[Start of section]

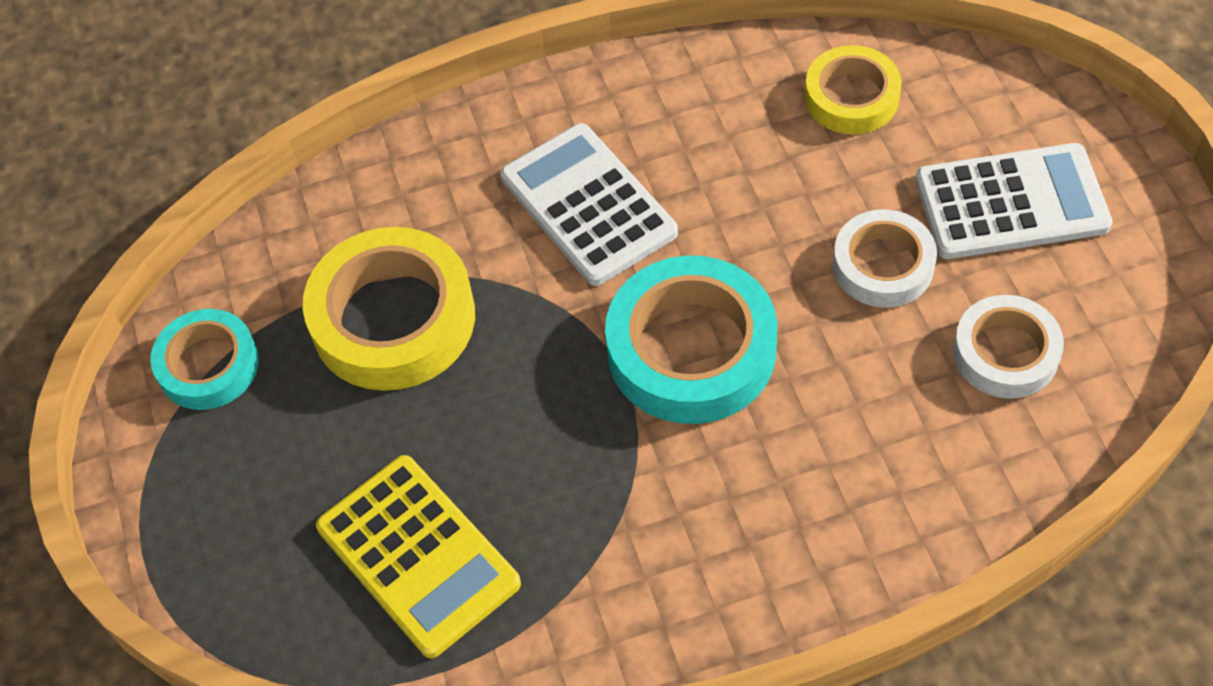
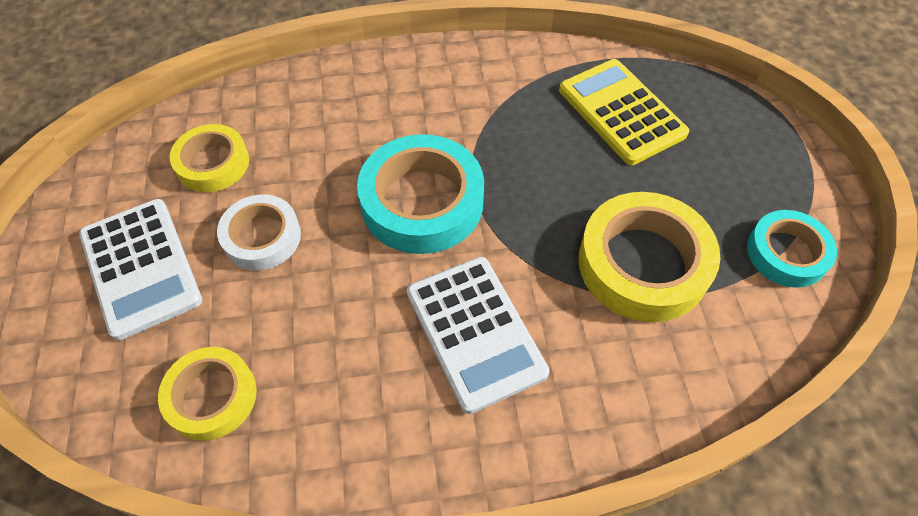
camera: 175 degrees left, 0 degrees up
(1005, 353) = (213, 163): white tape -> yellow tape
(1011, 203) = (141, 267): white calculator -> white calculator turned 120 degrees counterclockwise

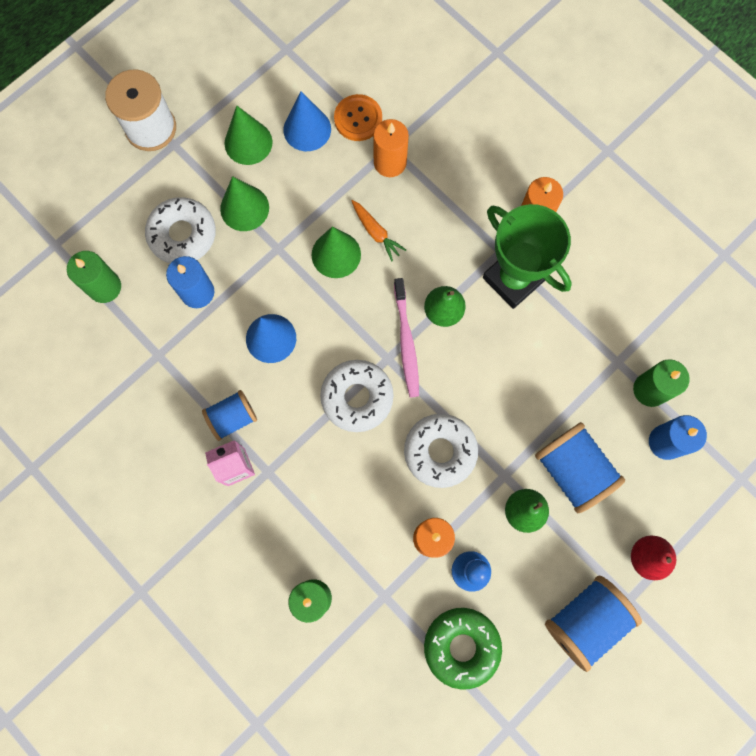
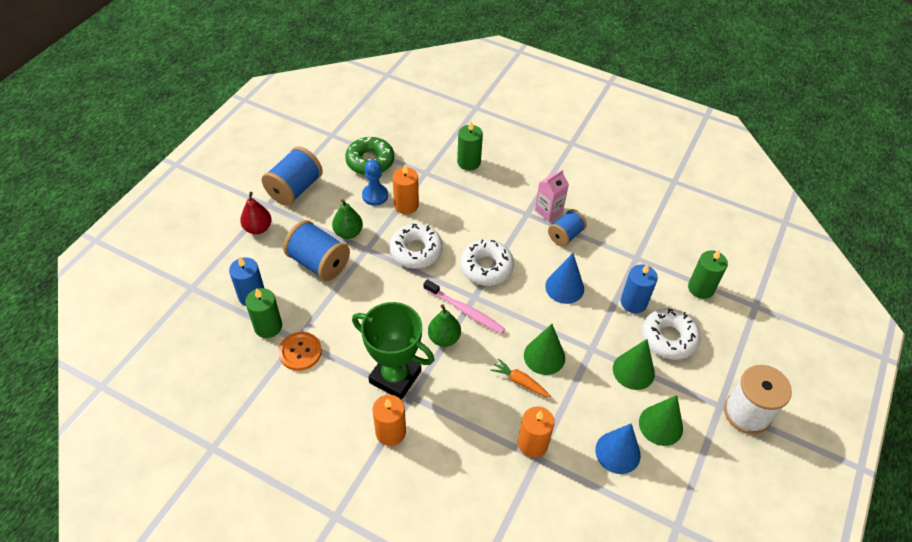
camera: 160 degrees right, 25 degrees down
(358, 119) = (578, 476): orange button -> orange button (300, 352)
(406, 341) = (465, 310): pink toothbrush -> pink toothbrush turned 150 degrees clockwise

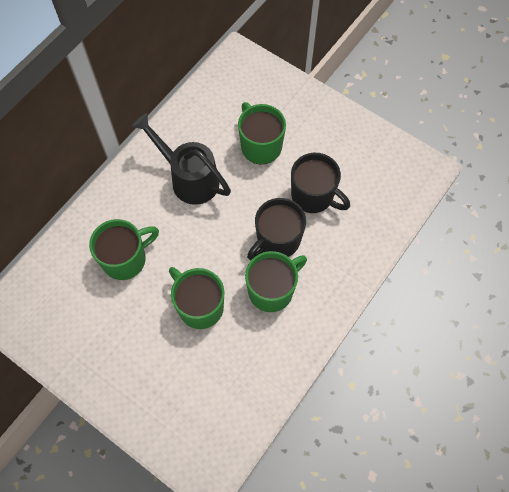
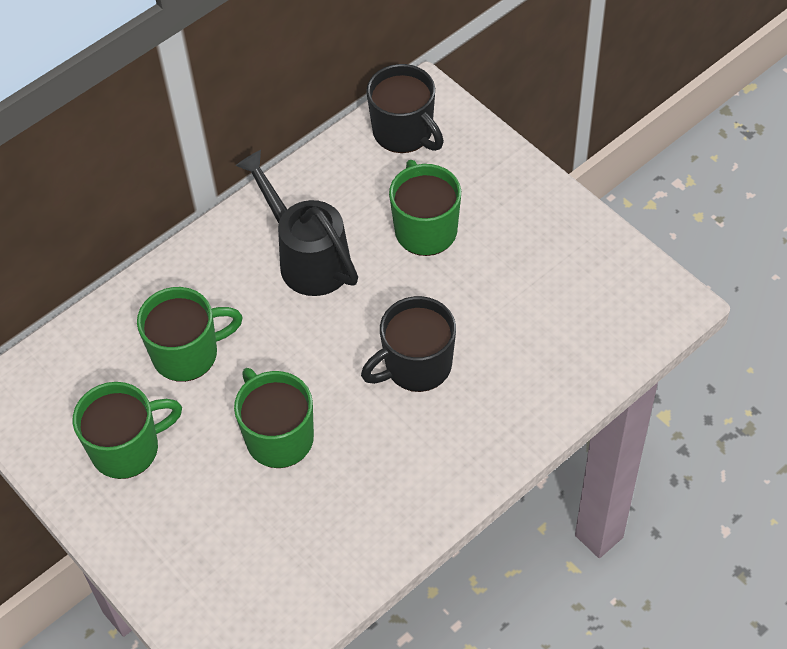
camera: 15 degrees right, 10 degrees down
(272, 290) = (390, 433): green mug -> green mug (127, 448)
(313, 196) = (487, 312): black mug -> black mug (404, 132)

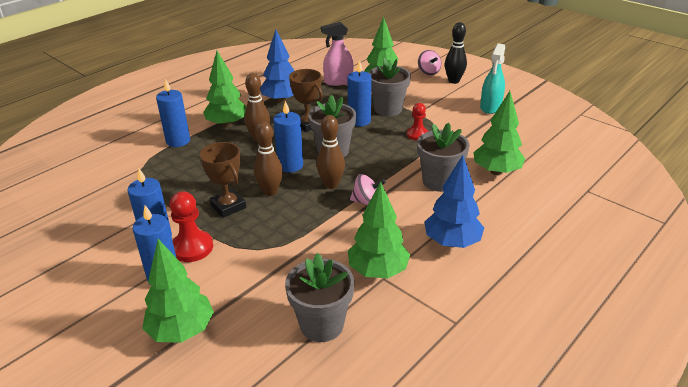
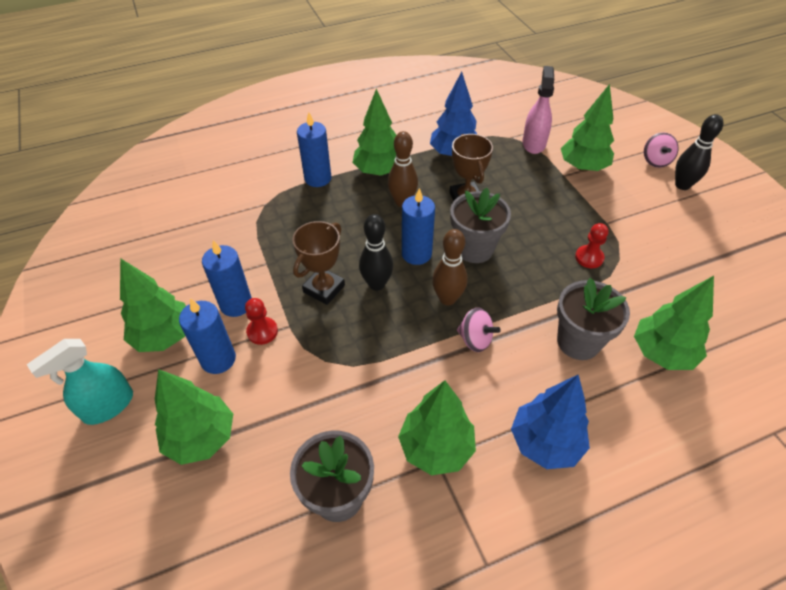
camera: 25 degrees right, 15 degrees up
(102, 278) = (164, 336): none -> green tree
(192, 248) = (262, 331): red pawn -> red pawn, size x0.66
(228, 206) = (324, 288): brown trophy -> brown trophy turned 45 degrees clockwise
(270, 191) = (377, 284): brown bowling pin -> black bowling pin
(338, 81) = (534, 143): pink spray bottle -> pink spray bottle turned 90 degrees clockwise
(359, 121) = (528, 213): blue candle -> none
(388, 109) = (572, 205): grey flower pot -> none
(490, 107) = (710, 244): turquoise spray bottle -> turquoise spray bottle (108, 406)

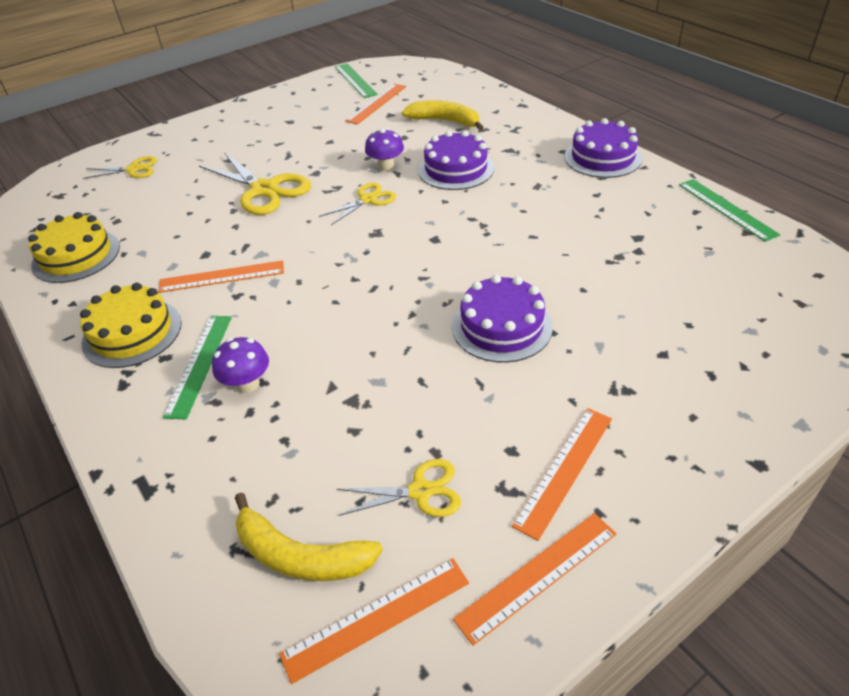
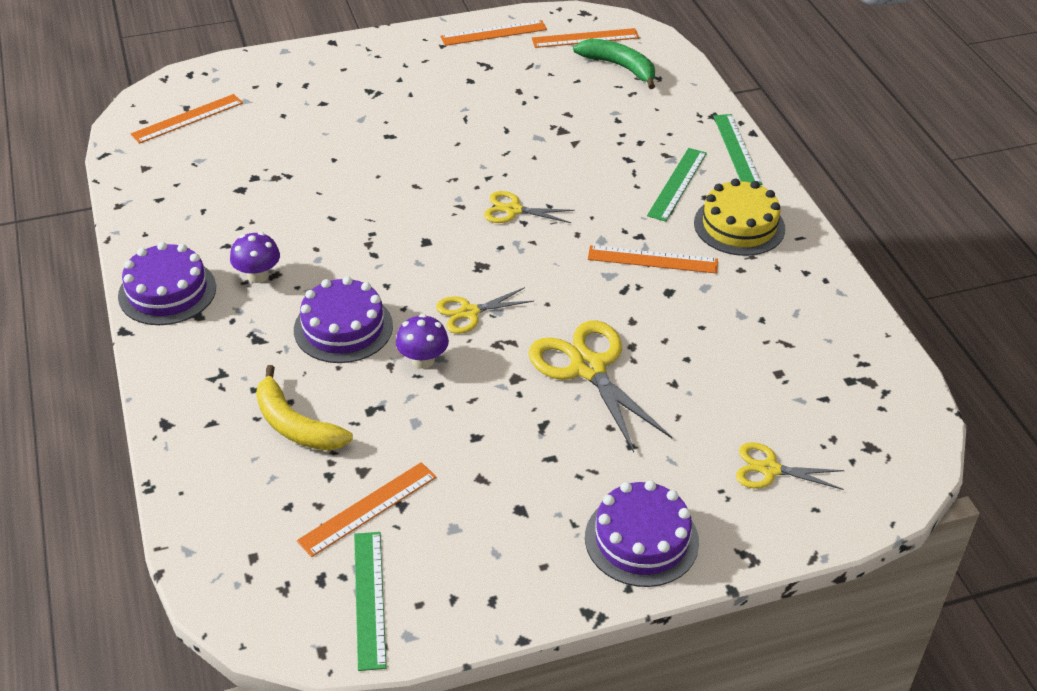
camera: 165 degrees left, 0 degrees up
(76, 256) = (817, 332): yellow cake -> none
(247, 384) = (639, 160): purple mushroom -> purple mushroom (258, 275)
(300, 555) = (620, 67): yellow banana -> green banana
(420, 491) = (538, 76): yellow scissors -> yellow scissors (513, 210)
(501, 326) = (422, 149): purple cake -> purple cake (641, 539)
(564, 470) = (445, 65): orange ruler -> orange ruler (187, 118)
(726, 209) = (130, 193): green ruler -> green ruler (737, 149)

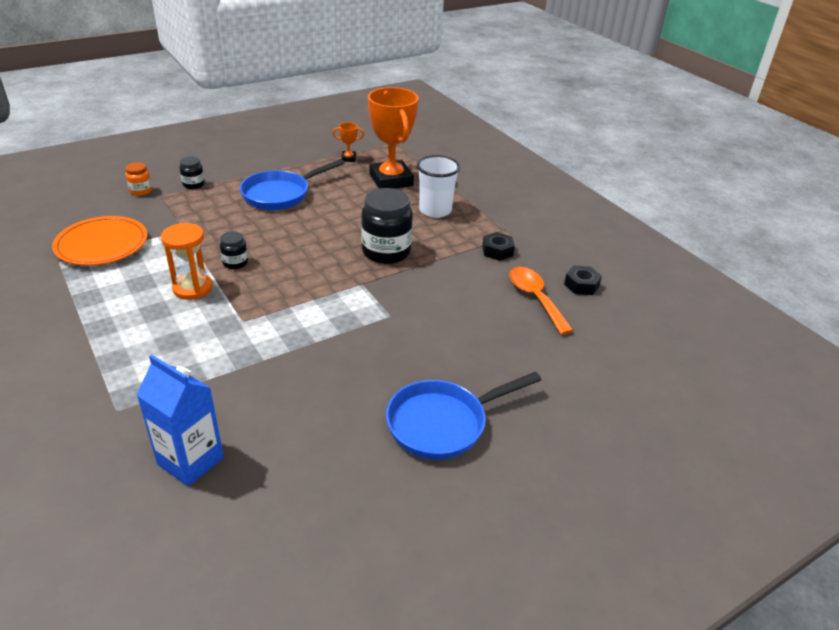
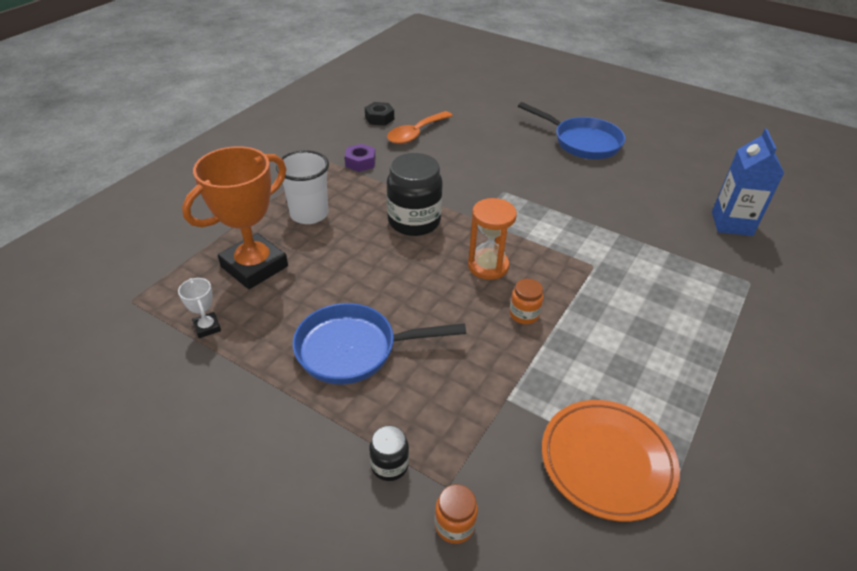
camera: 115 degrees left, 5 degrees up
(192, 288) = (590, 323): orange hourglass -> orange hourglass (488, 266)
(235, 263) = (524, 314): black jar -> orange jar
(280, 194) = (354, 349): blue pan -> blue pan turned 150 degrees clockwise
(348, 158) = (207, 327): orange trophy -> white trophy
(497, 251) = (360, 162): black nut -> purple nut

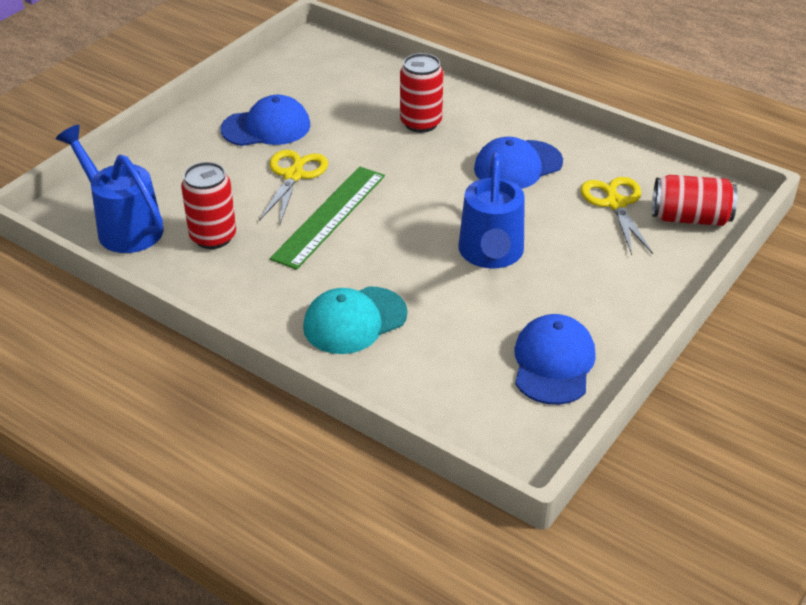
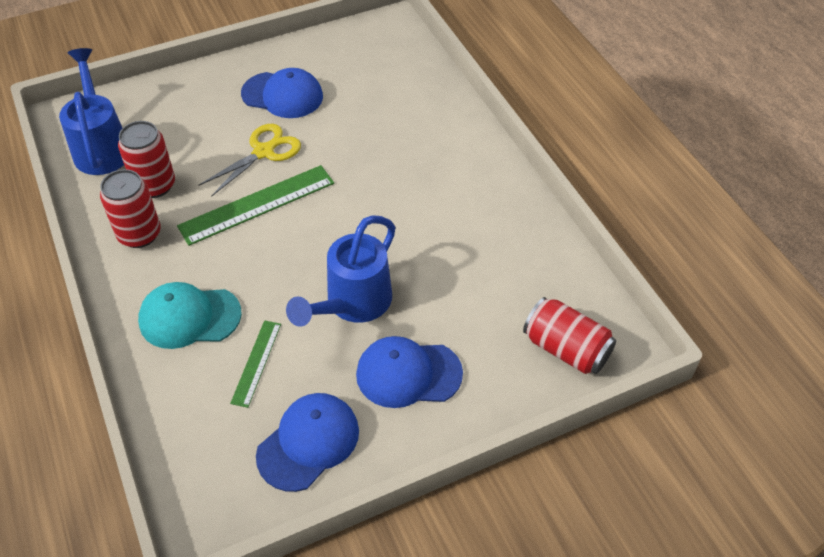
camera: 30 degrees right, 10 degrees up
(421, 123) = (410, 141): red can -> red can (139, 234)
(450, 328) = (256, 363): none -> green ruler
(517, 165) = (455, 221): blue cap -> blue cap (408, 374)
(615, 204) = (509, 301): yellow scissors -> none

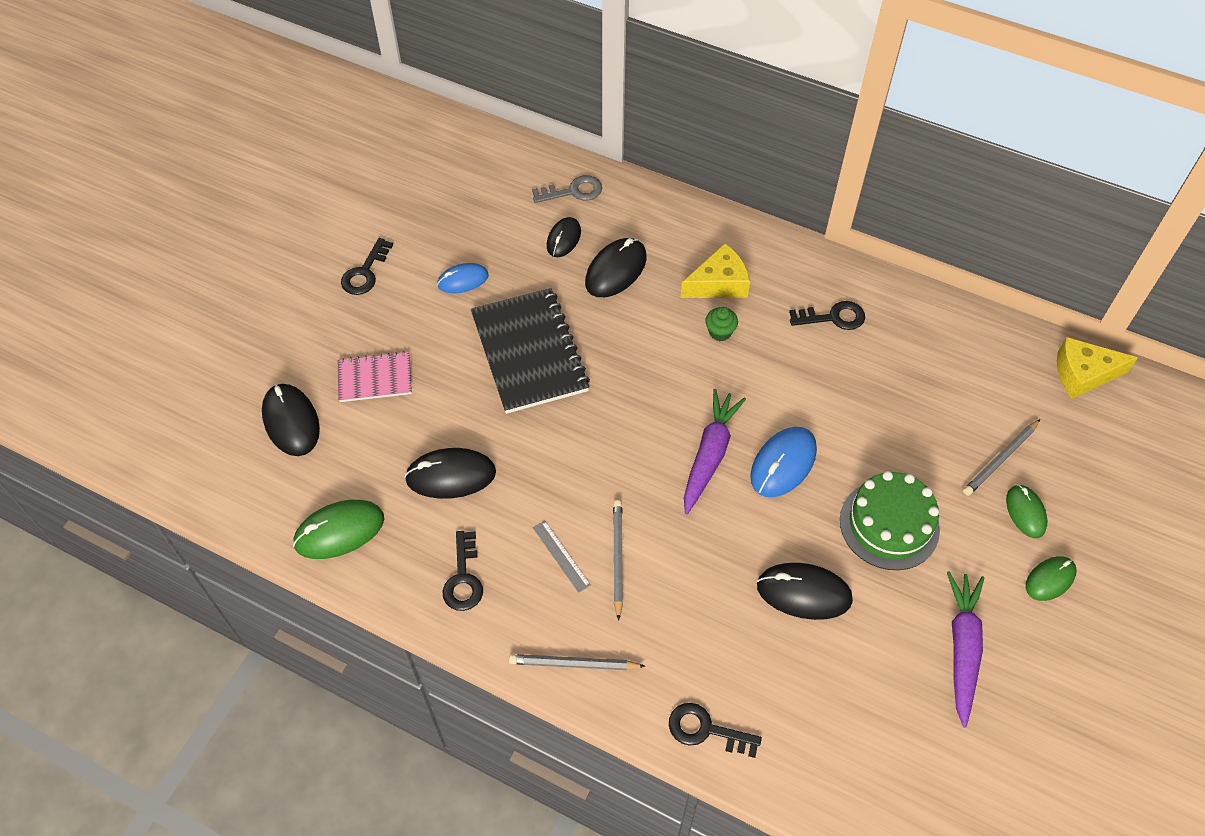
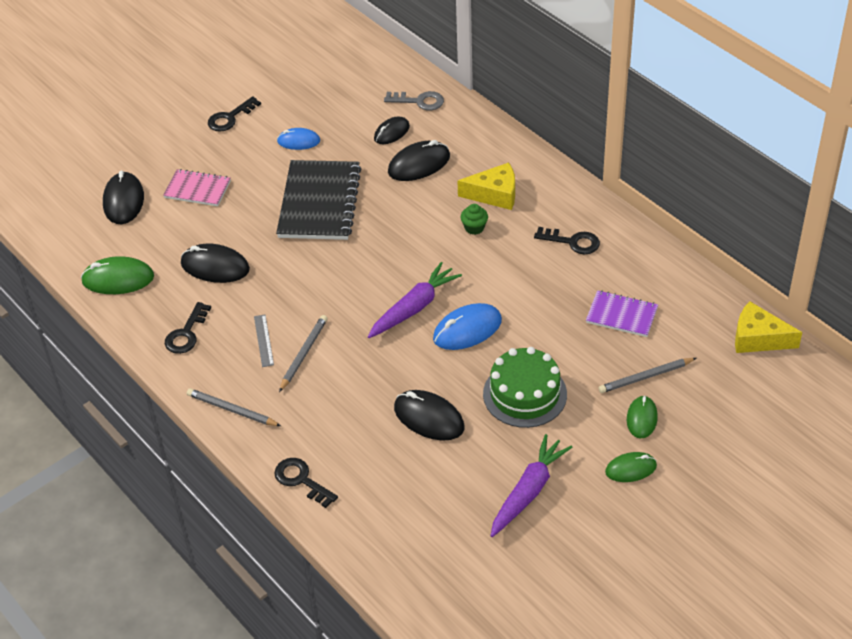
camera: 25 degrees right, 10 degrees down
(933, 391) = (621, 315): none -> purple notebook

[End of section]

▸ **Your task**
If a line in the entries includes the word "white", copy that line out.

▸ **Result for this exercise**
(1005, 353) = (213, 163): white tape -> yellow tape
(1011, 203) = (141, 267): white calculator -> white calculator turned 120 degrees counterclockwise
(348, 158) = (207, 327): orange trophy -> white trophy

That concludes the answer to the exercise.